**Exercise instructions:** When you spot the word "DGND" in a line of the data below, copy that line.

**Data for analysis:**
=== Begin Enclosure ===

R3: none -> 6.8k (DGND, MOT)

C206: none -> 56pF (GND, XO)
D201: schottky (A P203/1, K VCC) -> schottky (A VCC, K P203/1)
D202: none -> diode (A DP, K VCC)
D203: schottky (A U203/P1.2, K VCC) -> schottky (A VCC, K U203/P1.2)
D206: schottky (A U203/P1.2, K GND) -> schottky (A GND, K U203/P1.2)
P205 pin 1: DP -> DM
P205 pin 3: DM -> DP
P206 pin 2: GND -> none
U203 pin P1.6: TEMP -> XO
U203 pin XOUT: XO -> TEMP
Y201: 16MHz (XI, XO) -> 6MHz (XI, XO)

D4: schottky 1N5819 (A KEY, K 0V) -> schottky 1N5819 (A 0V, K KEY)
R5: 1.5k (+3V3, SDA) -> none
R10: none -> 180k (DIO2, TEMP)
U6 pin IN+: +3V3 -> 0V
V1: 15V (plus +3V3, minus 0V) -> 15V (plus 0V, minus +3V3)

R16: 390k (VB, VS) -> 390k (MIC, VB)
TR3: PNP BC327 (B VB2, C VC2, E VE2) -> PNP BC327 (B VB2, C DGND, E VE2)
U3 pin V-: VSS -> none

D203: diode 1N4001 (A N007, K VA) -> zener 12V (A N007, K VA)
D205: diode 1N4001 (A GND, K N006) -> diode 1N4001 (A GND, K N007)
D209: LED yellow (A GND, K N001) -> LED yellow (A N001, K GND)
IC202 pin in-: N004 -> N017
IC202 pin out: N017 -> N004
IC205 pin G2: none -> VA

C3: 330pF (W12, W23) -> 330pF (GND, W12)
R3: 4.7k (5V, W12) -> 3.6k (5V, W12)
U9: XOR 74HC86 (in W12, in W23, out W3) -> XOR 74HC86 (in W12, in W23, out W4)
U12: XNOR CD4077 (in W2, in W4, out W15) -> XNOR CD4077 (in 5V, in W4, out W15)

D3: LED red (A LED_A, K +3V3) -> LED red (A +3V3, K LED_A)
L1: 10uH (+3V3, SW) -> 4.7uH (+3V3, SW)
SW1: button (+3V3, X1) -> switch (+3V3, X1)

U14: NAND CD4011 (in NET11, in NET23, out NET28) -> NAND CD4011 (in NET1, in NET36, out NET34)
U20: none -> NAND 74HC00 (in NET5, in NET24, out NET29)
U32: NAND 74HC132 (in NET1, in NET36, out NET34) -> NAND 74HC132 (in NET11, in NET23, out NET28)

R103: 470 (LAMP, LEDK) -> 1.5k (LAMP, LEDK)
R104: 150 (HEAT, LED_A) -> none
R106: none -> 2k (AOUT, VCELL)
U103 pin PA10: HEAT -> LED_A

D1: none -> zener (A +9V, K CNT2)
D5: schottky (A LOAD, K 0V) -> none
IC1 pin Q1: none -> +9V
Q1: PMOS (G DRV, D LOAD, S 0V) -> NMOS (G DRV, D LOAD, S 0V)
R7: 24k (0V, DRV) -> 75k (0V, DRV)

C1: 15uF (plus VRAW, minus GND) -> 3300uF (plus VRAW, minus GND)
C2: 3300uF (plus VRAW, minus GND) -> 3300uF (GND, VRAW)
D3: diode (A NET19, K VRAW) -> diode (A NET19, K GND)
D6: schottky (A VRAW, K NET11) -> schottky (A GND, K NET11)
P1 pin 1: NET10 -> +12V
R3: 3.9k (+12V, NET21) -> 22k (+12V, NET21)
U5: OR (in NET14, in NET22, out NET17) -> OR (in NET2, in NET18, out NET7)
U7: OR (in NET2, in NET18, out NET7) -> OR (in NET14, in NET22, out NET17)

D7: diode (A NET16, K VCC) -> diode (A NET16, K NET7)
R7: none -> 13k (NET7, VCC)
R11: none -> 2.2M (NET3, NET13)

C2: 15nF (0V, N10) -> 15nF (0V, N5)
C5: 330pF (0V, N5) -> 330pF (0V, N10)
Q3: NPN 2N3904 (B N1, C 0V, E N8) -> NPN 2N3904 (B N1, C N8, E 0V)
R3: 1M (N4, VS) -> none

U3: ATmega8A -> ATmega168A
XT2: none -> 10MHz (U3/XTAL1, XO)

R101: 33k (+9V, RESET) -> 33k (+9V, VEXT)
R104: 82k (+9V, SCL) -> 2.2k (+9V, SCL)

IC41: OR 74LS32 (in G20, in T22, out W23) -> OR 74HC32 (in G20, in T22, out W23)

=== End Enclosure ===

**Solution to this task:**
R3: none -> 6.8k (DGND, MOT)
TR3: PNP BC327 (B VB2, C VC2, E VE2) -> PNP BC327 (B VB2, C DGND, E VE2)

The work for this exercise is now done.